## Your assignment
Look through the data below. Pick out the lines holding the string "purple".

(Saved data entries)
____________________
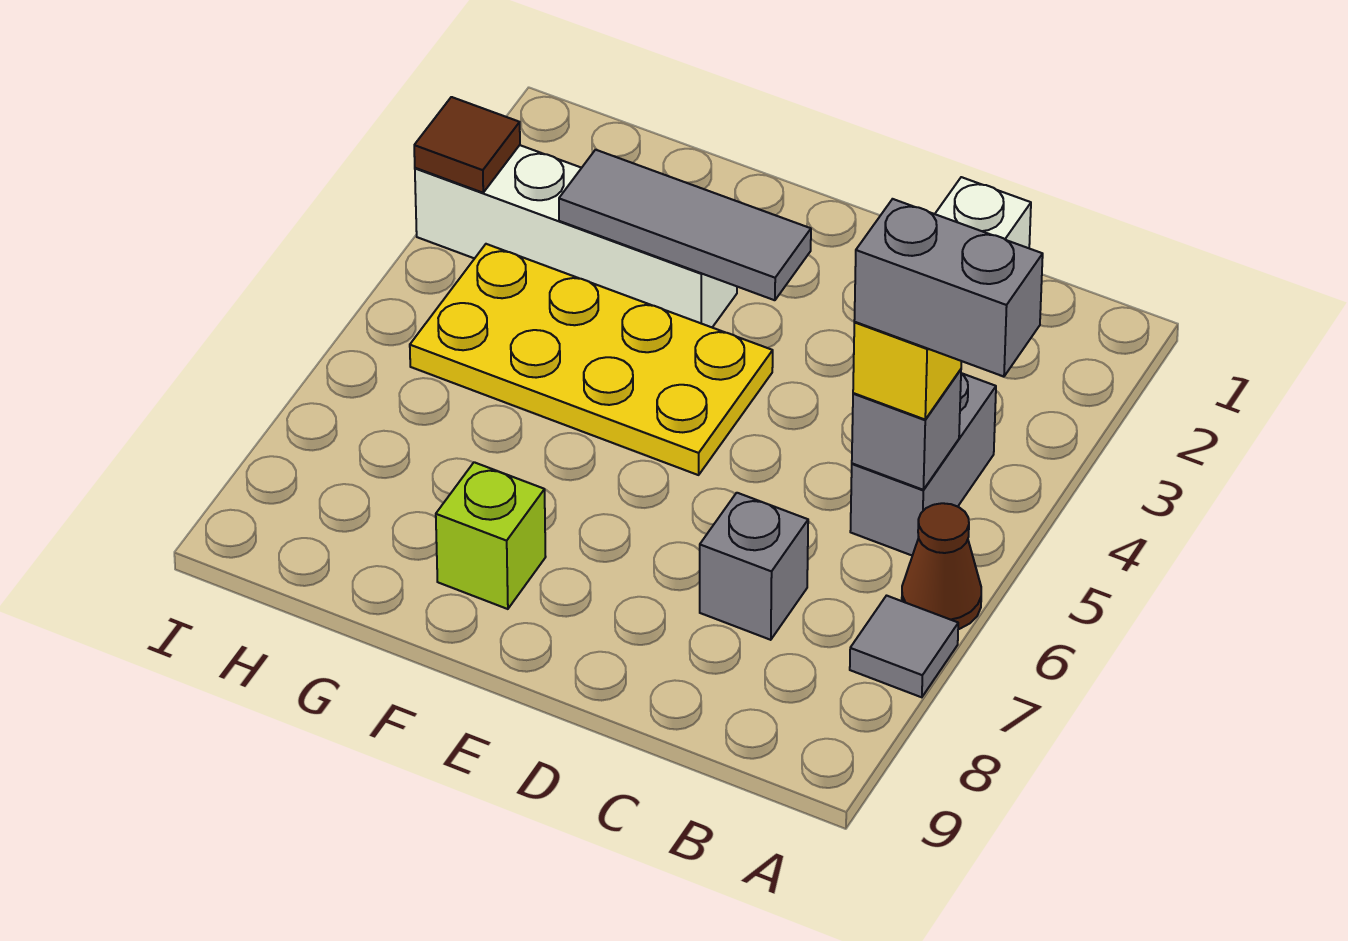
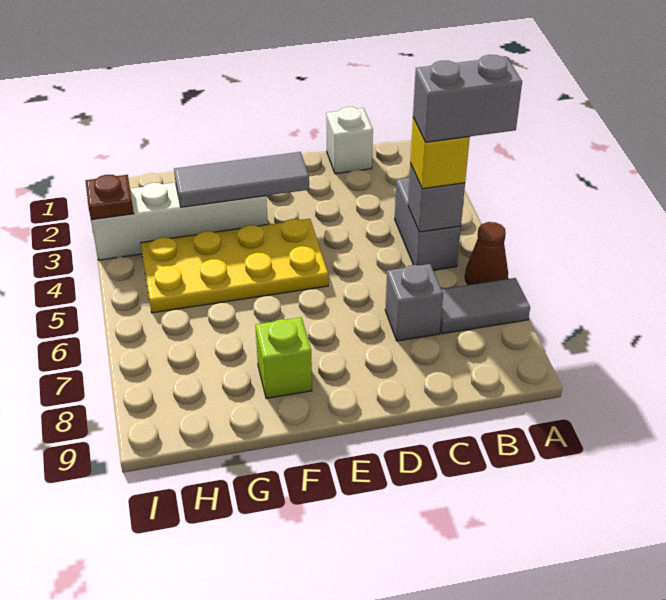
grey tile A7 level 1 -> grey tile A7:B7 level 1
brown tile I3 level 2 -> brown plate I3 level 2

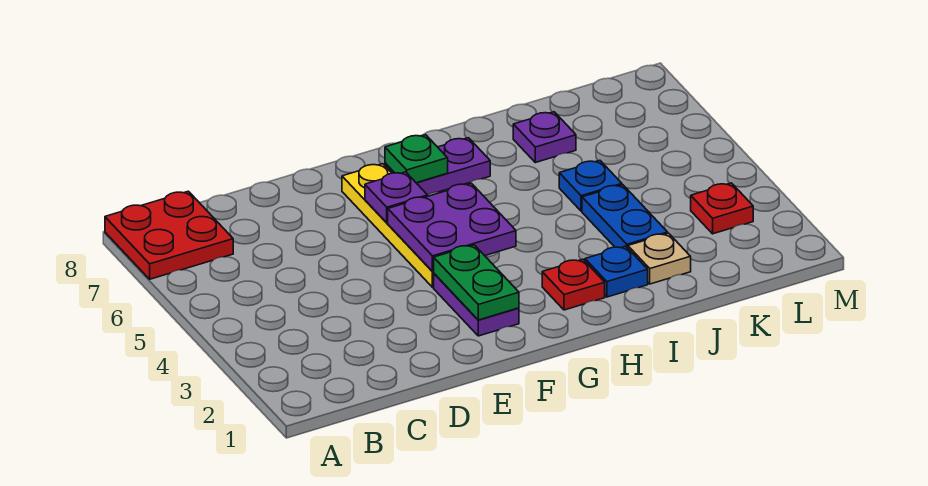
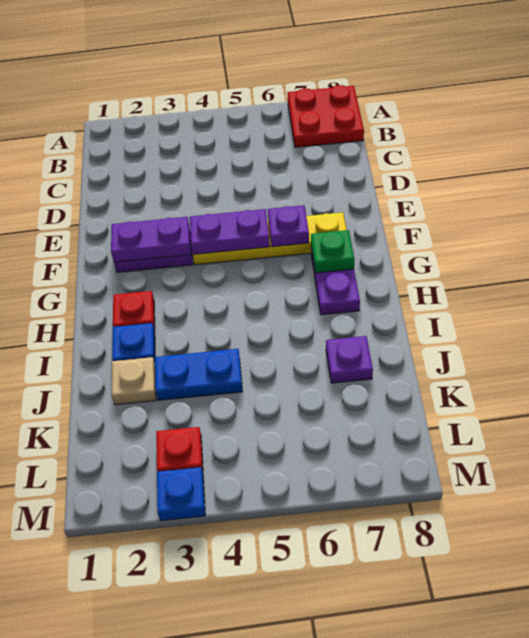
green plate F2:F3 level 2 -> purple plate F2:F3 level 2
purple plate F4:G5 level 2 -> purple plate F4:F5 level 2
blue plate J5 level 1 -> blue plate M3 level 1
____________________
## Answer space
green plate F2:F3 level 2 -> purple plate F2:F3 level 2
purple plate F4:G5 level 2 -> purple plate F4:F5 level 2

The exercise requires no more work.